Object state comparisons
^^^^^^^^^^^^^^^^
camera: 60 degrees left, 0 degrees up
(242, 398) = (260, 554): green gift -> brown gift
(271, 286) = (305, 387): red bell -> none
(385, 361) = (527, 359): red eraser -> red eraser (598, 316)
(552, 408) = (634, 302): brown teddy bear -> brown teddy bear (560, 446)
^^^^^^^^^^^^^^^^
DIRECTIONS FOR THIS TASK -> Starting at the line that contains "(385, 361) = (527, 359): red", output every remaining line of the data exactly, and stop after the last one.

YOUR RESPONSE ->
(385, 361) = (527, 359): red eraser -> red eraser (598, 316)
(552, 408) = (634, 302): brown teddy bear -> brown teddy bear (560, 446)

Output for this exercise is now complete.